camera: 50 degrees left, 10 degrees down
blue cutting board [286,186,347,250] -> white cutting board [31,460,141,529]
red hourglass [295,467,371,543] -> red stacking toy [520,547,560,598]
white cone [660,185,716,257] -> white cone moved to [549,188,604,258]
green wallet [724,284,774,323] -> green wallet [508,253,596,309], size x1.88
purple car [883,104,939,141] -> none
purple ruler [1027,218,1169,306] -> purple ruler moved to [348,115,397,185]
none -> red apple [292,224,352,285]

* REQUIREMENT
Without changing anything, repeat every record above.

* ANSWER TO THE PROBLEM
camera: 50 degrees left, 10 degrees down
blue cutting board [286,186,347,250] -> white cutting board [31,460,141,529]
red hourglass [295,467,371,543] -> red stacking toy [520,547,560,598]
white cone [660,185,716,257] -> white cone moved to [549,188,604,258]
green wallet [724,284,774,323] -> green wallet [508,253,596,309], size x1.88
purple car [883,104,939,141] -> none
purple ruler [1027,218,1169,306] -> purple ruler moved to [348,115,397,185]
none -> red apple [292,224,352,285]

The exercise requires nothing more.